Exact reproduction required: the lines below from the line with "IR2 pin OUT: GP15 -> GP26" to the line with "STEPPER2 pin IN4: GP18 -> GP28", both ends included, and no others.

=== DATASET RECORDS ===

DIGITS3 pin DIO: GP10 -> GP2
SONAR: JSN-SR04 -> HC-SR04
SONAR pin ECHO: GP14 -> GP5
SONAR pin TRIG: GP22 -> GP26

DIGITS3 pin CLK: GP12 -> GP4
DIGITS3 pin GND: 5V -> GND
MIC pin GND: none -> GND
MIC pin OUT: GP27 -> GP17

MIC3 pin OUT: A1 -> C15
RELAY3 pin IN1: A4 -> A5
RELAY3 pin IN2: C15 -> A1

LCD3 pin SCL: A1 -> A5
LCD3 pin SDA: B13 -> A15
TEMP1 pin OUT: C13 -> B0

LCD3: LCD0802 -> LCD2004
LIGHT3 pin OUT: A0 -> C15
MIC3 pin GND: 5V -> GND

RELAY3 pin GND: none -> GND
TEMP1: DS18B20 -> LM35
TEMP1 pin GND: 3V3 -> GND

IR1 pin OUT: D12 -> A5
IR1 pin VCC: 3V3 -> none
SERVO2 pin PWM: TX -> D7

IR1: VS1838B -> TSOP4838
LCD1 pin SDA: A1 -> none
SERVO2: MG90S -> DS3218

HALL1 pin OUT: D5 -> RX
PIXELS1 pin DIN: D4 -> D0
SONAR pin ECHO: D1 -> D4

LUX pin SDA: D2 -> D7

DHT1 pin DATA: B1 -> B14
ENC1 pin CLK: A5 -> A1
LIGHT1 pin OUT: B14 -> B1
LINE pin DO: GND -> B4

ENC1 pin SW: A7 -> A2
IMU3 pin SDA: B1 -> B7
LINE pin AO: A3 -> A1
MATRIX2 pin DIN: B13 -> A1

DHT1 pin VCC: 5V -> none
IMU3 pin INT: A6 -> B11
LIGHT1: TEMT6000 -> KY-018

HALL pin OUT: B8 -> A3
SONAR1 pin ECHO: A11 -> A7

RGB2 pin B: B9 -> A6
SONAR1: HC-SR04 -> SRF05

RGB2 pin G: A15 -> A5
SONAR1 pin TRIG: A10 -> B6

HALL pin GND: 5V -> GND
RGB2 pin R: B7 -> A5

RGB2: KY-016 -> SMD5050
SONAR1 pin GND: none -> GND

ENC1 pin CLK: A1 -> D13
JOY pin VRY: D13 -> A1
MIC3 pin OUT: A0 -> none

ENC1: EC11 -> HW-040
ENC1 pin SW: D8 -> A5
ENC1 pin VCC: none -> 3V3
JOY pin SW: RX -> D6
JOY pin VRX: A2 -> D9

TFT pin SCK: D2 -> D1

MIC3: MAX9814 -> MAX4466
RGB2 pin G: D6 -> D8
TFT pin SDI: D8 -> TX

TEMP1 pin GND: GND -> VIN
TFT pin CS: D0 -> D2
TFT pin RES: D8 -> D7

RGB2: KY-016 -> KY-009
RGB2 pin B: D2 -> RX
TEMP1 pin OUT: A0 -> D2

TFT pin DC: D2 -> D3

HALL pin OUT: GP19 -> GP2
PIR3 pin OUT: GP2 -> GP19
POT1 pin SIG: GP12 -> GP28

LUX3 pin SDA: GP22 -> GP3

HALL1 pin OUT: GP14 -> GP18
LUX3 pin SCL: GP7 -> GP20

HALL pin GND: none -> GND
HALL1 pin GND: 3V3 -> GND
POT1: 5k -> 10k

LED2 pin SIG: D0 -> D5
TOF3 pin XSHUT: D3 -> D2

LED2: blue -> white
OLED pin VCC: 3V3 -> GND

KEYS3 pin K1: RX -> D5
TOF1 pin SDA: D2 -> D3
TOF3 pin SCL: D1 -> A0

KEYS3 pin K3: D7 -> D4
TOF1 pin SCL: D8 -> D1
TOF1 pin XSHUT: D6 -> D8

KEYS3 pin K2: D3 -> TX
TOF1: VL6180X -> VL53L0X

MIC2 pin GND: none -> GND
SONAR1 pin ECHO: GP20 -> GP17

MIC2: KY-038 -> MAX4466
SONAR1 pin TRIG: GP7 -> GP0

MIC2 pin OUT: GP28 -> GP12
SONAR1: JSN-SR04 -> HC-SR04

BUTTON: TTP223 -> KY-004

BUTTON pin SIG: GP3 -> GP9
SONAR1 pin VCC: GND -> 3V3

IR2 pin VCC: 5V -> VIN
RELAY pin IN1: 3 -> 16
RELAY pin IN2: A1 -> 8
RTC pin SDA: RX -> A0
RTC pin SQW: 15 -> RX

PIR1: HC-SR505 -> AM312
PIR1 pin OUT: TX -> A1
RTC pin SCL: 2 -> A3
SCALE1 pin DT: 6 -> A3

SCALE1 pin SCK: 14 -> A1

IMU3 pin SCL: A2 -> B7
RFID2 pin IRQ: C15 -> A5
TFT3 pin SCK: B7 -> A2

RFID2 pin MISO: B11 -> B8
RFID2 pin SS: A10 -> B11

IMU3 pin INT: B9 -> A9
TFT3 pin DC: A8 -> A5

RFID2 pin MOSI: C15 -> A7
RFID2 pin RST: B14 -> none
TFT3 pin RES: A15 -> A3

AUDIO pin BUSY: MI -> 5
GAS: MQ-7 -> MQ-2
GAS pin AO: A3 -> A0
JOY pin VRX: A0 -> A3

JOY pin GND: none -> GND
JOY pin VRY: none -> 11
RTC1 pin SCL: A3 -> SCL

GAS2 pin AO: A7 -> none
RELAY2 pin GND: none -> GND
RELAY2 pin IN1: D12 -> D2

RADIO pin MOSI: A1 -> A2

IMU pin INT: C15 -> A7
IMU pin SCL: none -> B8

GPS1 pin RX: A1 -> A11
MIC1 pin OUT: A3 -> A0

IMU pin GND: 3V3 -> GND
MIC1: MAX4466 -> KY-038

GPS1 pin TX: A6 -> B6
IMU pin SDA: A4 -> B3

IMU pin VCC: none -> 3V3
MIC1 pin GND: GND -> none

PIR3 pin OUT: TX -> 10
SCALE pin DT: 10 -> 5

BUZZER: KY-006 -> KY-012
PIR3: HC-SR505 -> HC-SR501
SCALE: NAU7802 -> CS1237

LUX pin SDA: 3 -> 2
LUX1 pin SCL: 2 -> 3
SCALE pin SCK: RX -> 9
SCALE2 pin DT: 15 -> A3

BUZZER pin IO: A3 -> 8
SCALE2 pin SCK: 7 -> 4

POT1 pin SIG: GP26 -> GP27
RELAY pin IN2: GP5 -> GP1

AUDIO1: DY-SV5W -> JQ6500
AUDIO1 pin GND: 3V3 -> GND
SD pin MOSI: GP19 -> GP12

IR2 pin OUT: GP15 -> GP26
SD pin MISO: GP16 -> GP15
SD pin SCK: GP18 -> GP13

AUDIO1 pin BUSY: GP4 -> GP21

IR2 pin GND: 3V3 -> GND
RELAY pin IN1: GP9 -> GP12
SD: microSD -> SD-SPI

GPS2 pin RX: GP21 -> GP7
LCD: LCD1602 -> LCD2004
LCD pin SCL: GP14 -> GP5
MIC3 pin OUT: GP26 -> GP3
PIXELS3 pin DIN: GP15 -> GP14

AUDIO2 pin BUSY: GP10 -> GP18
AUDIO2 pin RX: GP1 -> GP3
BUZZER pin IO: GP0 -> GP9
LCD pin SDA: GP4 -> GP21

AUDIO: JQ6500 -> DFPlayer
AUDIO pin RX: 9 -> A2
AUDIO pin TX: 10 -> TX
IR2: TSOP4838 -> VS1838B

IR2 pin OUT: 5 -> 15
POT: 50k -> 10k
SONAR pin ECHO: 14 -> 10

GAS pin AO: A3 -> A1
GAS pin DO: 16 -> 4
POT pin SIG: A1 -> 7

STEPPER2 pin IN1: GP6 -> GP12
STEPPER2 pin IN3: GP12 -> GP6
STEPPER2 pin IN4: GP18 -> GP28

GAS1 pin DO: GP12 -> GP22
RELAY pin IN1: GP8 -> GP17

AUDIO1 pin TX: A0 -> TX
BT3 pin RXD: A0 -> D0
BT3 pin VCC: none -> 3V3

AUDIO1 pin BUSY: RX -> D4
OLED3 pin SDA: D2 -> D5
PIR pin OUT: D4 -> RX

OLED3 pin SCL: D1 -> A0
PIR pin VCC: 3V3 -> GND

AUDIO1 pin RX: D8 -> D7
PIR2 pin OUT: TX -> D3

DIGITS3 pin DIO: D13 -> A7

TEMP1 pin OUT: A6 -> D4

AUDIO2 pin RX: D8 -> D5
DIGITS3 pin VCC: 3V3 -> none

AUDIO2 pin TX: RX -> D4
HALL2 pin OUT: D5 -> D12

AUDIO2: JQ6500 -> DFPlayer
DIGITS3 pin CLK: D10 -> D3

===

OUTPUT FOR THIS EXERCISE:
IR2 pin OUT: GP15 -> GP26
SD pin MISO: GP16 -> GP15
SD pin SCK: GP18 -> GP13

AUDIO1 pin BUSY: GP4 -> GP21

IR2 pin GND: 3V3 -> GND
RELAY pin IN1: GP9 -> GP12
SD: microSD -> SD-SPI

GPS2 pin RX: GP21 -> GP7
LCD: LCD1602 -> LCD2004
LCD pin SCL: GP14 -> GP5
MIC3 pin OUT: GP26 -> GP3
PIXELS3 pin DIN: GP15 -> GP14

AUDIO2 pin BUSY: GP10 -> GP18
AUDIO2 pin RX: GP1 -> GP3
BUZZER pin IO: GP0 -> GP9
LCD pin SDA: GP4 -> GP21

AUDIO: JQ6500 -> DFPlayer
AUDIO pin RX: 9 -> A2
AUDIO pin TX: 10 -> TX
IR2: TSOP4838 -> VS1838B

IR2 pin OUT: 5 -> 15
POT: 50k -> 10k
SONAR pin ECHO: 14 -> 10

GAS pin AO: A3 -> A1
GAS pin DO: 16 -> 4
POT pin SIG: A1 -> 7

STEPPER2 pin IN1: GP6 -> GP12
STEPPER2 pin IN3: GP12 -> GP6
STEPPER2 pin IN4: GP18 -> GP28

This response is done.